Exercise details ->
The entries below are to be restated exactly, and their images are to be omitted.

*** Opening of Listed records ***

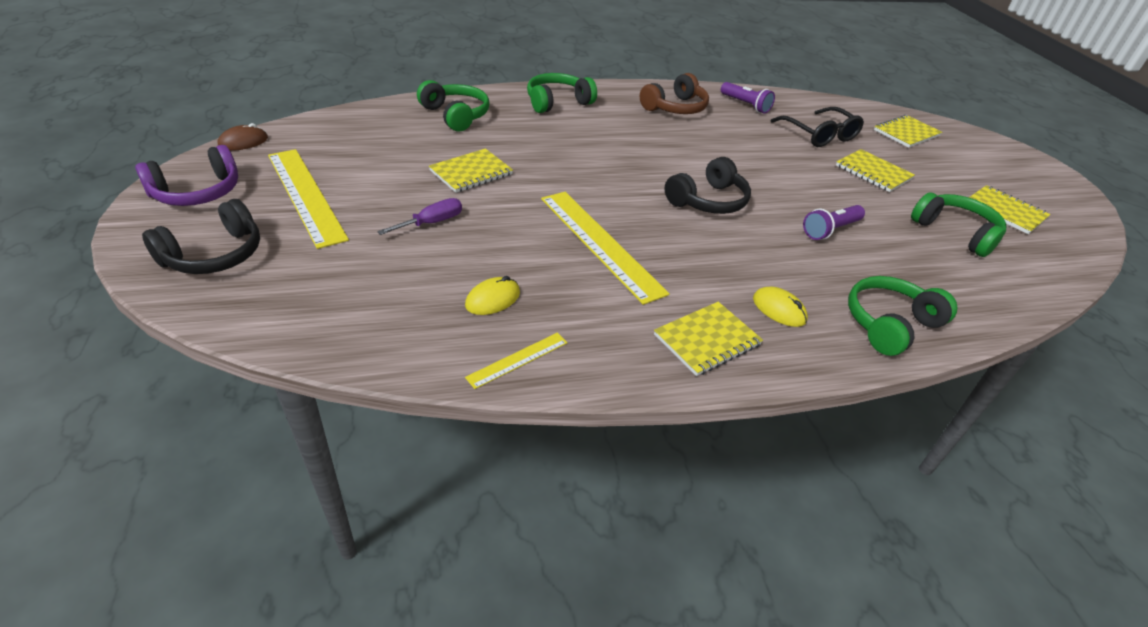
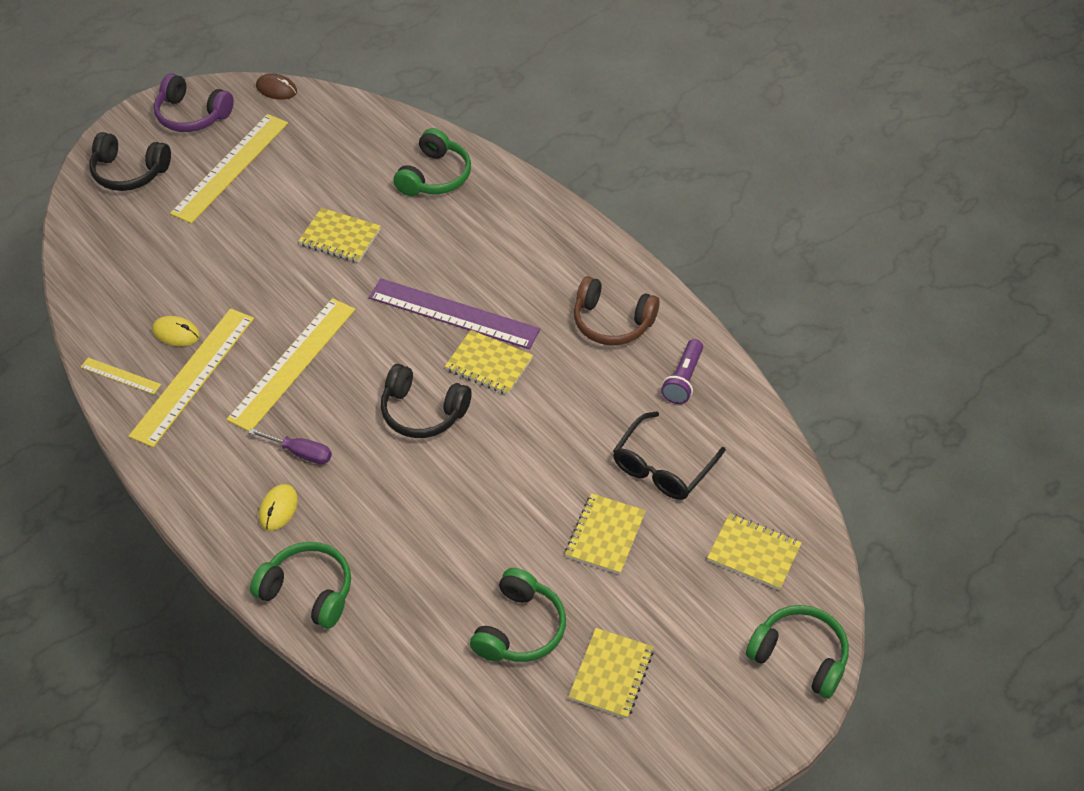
camera: 65 degrees right, 10 degrees up
(431, 223) = (246, 253): purple screwdriver -> purple screwdriver (301, 453)
(557, 102) = (532, 229): green headphones -> green headphones (800, 656)
(564, 307) = (193, 376): none -> yellow ruler
(612, 155) = (454, 313): none -> purple ruler
(707, 340) = (207, 473): yellow notebook -> yellow notebook (489, 364)
(830, 230) = (440, 519): purple flashlight -> none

*** Close of Listed records ***

Answer space ->
camera: 65 degrees right, 10 degrees up
(431, 223) = (246, 253): purple screwdriver -> purple screwdriver (301, 453)
(557, 102) = (532, 229): green headphones -> green headphones (800, 656)
(564, 307) = (193, 376): none -> yellow ruler
(612, 155) = (454, 313): none -> purple ruler
(707, 340) = (207, 473): yellow notebook -> yellow notebook (489, 364)
(830, 230) = (440, 519): purple flashlight -> none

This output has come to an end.